Return the records below exactly as they are written.

*****

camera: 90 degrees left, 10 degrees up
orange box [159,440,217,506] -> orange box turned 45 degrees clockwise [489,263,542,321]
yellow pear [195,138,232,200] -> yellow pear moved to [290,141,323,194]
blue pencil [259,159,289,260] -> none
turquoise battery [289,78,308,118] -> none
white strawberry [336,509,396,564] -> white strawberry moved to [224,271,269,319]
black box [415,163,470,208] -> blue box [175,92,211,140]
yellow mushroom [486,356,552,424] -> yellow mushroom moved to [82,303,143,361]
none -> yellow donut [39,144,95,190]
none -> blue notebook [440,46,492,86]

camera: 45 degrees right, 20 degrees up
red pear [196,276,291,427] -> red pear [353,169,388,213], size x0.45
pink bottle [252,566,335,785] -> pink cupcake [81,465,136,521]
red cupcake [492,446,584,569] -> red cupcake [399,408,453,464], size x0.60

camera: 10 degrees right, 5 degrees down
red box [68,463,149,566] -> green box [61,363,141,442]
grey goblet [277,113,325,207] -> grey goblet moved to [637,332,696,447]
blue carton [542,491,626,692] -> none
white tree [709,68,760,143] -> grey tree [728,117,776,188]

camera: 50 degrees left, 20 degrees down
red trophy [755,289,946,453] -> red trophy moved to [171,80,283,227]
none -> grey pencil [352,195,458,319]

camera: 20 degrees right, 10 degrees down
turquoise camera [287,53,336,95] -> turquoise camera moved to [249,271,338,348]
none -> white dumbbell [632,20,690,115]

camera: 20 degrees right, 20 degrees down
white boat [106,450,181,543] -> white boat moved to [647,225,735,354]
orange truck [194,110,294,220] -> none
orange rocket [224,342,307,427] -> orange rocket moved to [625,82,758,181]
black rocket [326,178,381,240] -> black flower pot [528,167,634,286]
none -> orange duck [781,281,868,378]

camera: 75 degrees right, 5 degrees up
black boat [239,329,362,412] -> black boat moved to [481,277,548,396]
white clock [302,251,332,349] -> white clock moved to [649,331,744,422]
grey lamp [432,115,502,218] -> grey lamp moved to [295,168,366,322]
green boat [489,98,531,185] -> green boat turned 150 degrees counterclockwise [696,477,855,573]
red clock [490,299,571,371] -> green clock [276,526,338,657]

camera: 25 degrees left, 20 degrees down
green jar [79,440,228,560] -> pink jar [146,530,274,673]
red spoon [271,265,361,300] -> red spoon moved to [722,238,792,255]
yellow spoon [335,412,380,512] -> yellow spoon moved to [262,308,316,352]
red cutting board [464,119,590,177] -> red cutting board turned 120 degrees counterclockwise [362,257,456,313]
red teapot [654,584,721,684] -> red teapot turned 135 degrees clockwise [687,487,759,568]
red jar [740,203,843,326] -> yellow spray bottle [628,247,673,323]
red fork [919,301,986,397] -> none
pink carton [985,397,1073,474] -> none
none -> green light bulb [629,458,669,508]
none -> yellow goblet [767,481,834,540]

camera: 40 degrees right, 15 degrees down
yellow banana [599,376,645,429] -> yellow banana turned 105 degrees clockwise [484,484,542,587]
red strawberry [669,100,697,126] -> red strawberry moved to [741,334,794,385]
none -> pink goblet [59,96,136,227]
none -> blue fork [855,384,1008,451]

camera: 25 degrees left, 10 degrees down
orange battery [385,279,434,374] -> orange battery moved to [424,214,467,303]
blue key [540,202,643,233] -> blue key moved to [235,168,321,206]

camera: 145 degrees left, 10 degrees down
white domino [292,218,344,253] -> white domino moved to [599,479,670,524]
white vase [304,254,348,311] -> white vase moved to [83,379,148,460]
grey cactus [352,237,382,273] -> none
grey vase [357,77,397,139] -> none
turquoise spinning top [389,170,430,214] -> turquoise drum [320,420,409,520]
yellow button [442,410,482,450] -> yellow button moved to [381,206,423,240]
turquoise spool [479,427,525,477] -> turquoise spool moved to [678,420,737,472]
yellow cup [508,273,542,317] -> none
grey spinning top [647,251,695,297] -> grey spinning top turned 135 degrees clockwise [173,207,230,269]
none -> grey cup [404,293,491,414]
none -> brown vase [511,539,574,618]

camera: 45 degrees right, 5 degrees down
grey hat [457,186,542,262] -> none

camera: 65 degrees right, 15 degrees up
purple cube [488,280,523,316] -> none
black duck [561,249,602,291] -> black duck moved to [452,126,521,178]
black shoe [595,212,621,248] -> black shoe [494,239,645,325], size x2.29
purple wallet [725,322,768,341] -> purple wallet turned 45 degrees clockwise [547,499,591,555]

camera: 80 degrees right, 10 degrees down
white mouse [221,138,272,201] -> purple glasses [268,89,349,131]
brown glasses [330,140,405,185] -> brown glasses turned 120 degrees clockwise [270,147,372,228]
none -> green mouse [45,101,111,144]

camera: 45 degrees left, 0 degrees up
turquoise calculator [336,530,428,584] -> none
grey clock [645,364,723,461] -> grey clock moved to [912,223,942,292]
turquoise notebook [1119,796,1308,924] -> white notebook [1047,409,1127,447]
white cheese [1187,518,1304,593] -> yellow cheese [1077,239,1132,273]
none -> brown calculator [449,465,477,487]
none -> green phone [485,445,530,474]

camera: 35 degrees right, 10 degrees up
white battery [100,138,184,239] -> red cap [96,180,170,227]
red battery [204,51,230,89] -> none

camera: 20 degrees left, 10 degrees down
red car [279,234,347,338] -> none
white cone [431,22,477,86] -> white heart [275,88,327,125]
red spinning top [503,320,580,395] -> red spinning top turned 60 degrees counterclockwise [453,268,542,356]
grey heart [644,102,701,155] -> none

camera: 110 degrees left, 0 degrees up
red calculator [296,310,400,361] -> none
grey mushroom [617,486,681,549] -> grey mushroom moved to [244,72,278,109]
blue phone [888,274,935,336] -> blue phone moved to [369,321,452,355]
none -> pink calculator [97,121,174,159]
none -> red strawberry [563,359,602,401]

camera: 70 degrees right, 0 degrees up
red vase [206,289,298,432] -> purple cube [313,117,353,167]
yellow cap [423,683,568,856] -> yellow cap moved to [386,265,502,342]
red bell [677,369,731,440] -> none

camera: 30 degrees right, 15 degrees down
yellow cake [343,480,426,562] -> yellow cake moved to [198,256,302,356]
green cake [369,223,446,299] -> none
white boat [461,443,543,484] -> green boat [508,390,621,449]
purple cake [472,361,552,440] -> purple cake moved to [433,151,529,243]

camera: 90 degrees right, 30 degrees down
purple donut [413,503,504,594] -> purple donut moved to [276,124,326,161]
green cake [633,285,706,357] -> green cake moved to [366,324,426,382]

*****

Written solution:
camera: 90 degrees left, 10 degrees up
orange box [159,440,217,506] -> orange box turned 45 degrees clockwise [489,263,542,321]
yellow pear [195,138,232,200] -> yellow pear moved to [290,141,323,194]
blue pencil [259,159,289,260] -> none
turquoise battery [289,78,308,118] -> none
white strawberry [336,509,396,564] -> white strawberry moved to [224,271,269,319]
black box [415,163,470,208] -> blue box [175,92,211,140]
yellow mushroom [486,356,552,424] -> yellow mushroom moved to [82,303,143,361]
none -> yellow donut [39,144,95,190]
none -> blue notebook [440,46,492,86]

camera: 45 degrees right, 20 degrees up
red pear [196,276,291,427] -> red pear [353,169,388,213], size x0.45
pink bottle [252,566,335,785] -> pink cupcake [81,465,136,521]
red cupcake [492,446,584,569] -> red cupcake [399,408,453,464], size x0.60

camera: 10 degrees right, 5 degrees down
red box [68,463,149,566] -> green box [61,363,141,442]
grey goblet [277,113,325,207] -> grey goblet moved to [637,332,696,447]
blue carton [542,491,626,692] -> none
white tree [709,68,760,143] -> grey tree [728,117,776,188]

camera: 50 degrees left, 20 degrees down
red trophy [755,289,946,453] -> red trophy moved to [171,80,283,227]
none -> grey pencil [352,195,458,319]

camera: 20 degrees right, 10 degrees down
turquoise camera [287,53,336,95] -> turquoise camera moved to [249,271,338,348]
none -> white dumbbell [632,20,690,115]

camera: 20 degrees right, 20 degrees down
white boat [106,450,181,543] -> white boat moved to [647,225,735,354]
orange truck [194,110,294,220] -> none
orange rocket [224,342,307,427] -> orange rocket moved to [625,82,758,181]
black rocket [326,178,381,240] -> black flower pot [528,167,634,286]
none -> orange duck [781,281,868,378]

camera: 75 degrees right, 5 degrees up
black boat [239,329,362,412] -> black boat moved to [481,277,548,396]
white clock [302,251,332,349] -> white clock moved to [649,331,744,422]
grey lamp [432,115,502,218] -> grey lamp moved to [295,168,366,322]
green boat [489,98,531,185] -> green boat turned 150 degrees counterclockwise [696,477,855,573]
red clock [490,299,571,371] -> green clock [276,526,338,657]

camera: 25 degrees left, 20 degrees down
green jar [79,440,228,560] -> pink jar [146,530,274,673]
red spoon [271,265,361,300] -> red spoon moved to [722,238,792,255]
yellow spoon [335,412,380,512] -> yellow spoon moved to [262,308,316,352]
red cutting board [464,119,590,177] -> red cutting board turned 120 degrees counterclockwise [362,257,456,313]
red teapot [654,584,721,684] -> red teapot turned 135 degrees clockwise [687,487,759,568]
red jar [740,203,843,326] -> yellow spray bottle [628,247,673,323]
red fork [919,301,986,397] -> none
pink carton [985,397,1073,474] -> none
none -> green light bulb [629,458,669,508]
none -> yellow goblet [767,481,834,540]

camera: 40 degrees right, 15 degrees down
yellow banana [599,376,645,429] -> yellow banana turned 105 degrees clockwise [484,484,542,587]
red strawberry [669,100,697,126] -> red strawberry moved to [741,334,794,385]
none -> pink goblet [59,96,136,227]
none -> blue fork [855,384,1008,451]

camera: 25 degrees left, 10 degrees down
orange battery [385,279,434,374] -> orange battery moved to [424,214,467,303]
blue key [540,202,643,233] -> blue key moved to [235,168,321,206]

camera: 145 degrees left, 10 degrees down
white domino [292,218,344,253] -> white domino moved to [599,479,670,524]
white vase [304,254,348,311] -> white vase moved to [83,379,148,460]
grey cactus [352,237,382,273] -> none
grey vase [357,77,397,139] -> none
turquoise spinning top [389,170,430,214] -> turquoise drum [320,420,409,520]
yellow button [442,410,482,450] -> yellow button moved to [381,206,423,240]
turquoise spool [479,427,525,477] -> turquoise spool moved to [678,420,737,472]
yellow cup [508,273,542,317] -> none
grey spinning top [647,251,695,297] -> grey spinning top turned 135 degrees clockwise [173,207,230,269]
none -> grey cup [404,293,491,414]
none -> brown vase [511,539,574,618]

camera: 45 degrees right, 5 degrees down
grey hat [457,186,542,262] -> none

camera: 65 degrees right, 15 degrees up
purple cube [488,280,523,316] -> none
black duck [561,249,602,291] -> black duck moved to [452,126,521,178]
black shoe [595,212,621,248] -> black shoe [494,239,645,325], size x2.29
purple wallet [725,322,768,341] -> purple wallet turned 45 degrees clockwise [547,499,591,555]

camera: 80 degrees right, 10 degrees down
white mouse [221,138,272,201] -> purple glasses [268,89,349,131]
brown glasses [330,140,405,185] -> brown glasses turned 120 degrees clockwise [270,147,372,228]
none -> green mouse [45,101,111,144]

camera: 45 degrees left, 0 degrees up
turquoise calculator [336,530,428,584] -> none
grey clock [645,364,723,461] -> grey clock moved to [912,223,942,292]
turquoise notebook [1119,796,1308,924] -> white notebook [1047,409,1127,447]
white cheese [1187,518,1304,593] -> yellow cheese [1077,239,1132,273]
none -> brown calculator [449,465,477,487]
none -> green phone [485,445,530,474]

camera: 35 degrees right, 10 degrees up
white battery [100,138,184,239] -> red cap [96,180,170,227]
red battery [204,51,230,89] -> none

camera: 20 degrees left, 10 degrees down
red car [279,234,347,338] -> none
white cone [431,22,477,86] -> white heart [275,88,327,125]
red spinning top [503,320,580,395] -> red spinning top turned 60 degrees counterclockwise [453,268,542,356]
grey heart [644,102,701,155] -> none

camera: 110 degrees left, 0 degrees up
red calculator [296,310,400,361] -> none
grey mushroom [617,486,681,549] -> grey mushroom moved to [244,72,278,109]
blue phone [888,274,935,336] -> blue phone moved to [369,321,452,355]
none -> pink calculator [97,121,174,159]
none -> red strawberry [563,359,602,401]

camera: 70 degrees right, 0 degrees up
red vase [206,289,298,432] -> purple cube [313,117,353,167]
yellow cap [423,683,568,856] -> yellow cap moved to [386,265,502,342]
red bell [677,369,731,440] -> none

camera: 30 degrees right, 15 degrees down
yellow cake [343,480,426,562] -> yellow cake moved to [198,256,302,356]
green cake [369,223,446,299] -> none
white boat [461,443,543,484] -> green boat [508,390,621,449]
purple cake [472,361,552,440] -> purple cake moved to [433,151,529,243]

camera: 90 degrees right, 30 degrees down
purple donut [413,503,504,594] -> purple donut moved to [276,124,326,161]
green cake [633,285,706,357] -> green cake moved to [366,324,426,382]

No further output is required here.